**** Records shown ****

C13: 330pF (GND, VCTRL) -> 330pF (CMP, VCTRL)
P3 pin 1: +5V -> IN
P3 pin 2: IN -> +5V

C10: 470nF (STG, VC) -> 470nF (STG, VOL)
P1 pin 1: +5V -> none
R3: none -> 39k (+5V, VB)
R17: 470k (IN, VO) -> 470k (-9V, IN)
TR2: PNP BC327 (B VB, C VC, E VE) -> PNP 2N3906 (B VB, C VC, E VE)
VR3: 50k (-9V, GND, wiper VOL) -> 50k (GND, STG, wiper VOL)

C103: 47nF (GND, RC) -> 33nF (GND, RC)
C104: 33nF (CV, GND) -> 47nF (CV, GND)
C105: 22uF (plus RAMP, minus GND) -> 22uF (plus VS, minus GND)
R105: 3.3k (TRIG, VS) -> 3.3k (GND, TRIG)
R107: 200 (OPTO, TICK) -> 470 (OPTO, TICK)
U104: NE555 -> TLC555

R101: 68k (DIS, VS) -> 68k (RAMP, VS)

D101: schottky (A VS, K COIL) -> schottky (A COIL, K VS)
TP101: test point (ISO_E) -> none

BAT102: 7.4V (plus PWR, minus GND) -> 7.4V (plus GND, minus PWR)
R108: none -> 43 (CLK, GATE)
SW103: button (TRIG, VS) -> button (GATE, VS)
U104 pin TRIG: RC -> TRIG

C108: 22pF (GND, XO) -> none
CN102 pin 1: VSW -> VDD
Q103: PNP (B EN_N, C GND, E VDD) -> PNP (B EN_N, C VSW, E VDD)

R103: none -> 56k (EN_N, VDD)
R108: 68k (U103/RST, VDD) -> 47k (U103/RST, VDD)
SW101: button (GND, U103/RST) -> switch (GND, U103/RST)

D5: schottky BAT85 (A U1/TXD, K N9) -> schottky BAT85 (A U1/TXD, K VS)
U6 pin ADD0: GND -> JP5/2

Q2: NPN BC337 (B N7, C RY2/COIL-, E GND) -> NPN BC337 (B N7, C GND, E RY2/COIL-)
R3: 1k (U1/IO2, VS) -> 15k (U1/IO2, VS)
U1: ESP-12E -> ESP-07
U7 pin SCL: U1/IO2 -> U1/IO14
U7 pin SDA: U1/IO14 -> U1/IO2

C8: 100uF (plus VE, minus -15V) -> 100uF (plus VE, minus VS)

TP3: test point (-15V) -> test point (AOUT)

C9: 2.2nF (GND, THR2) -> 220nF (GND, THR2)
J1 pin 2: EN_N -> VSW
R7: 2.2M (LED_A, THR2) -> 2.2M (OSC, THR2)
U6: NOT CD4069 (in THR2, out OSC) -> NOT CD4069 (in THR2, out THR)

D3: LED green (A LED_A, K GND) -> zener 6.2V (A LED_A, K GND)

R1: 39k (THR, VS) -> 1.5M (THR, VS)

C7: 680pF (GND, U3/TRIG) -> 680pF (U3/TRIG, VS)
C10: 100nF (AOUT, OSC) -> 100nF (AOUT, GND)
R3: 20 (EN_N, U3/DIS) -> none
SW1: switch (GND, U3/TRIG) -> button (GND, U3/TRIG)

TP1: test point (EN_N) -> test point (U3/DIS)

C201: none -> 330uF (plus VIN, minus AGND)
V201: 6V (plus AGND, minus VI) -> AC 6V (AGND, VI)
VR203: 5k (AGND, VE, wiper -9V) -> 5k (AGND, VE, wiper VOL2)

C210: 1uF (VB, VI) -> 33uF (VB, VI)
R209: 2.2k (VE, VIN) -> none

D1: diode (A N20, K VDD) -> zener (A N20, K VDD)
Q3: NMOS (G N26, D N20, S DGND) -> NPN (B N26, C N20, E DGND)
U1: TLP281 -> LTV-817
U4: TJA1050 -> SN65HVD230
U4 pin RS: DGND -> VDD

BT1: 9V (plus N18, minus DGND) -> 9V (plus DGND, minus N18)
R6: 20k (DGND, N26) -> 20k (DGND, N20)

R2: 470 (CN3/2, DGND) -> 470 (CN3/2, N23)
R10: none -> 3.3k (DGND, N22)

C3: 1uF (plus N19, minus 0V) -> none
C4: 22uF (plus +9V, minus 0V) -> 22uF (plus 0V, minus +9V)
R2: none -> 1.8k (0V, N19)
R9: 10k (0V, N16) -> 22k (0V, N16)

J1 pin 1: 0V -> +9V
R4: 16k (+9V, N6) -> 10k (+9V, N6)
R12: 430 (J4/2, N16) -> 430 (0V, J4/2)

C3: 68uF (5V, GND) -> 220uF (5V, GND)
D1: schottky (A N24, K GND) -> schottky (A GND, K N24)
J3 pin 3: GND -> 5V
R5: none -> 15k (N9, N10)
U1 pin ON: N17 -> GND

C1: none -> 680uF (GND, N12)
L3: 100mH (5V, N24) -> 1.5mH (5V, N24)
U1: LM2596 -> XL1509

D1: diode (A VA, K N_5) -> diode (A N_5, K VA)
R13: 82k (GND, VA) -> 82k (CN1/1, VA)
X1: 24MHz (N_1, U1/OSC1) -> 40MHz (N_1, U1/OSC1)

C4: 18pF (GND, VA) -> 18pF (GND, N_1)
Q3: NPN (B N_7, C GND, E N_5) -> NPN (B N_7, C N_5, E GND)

****

# Problem statement:
The answer is the line with "L3: 100mH (5V, N24) -> 1.5mH (5V, N24)" plus every line after it to the last line of the entries above, copied exactly and with no other lines.

# Solution to the exercise:
L3: 100mH (5V, N24) -> 1.5mH (5V, N24)
U1: LM2596 -> XL1509

D1: diode (A VA, K N_5) -> diode (A N_5, K VA)
R13: 82k (GND, VA) -> 82k (CN1/1, VA)
X1: 24MHz (N_1, U1/OSC1) -> 40MHz (N_1, U1/OSC1)

C4: 18pF (GND, VA) -> 18pF (GND, N_1)
Q3: NPN (B N_7, C GND, E N_5) -> NPN (B N_7, C N_5, E GND)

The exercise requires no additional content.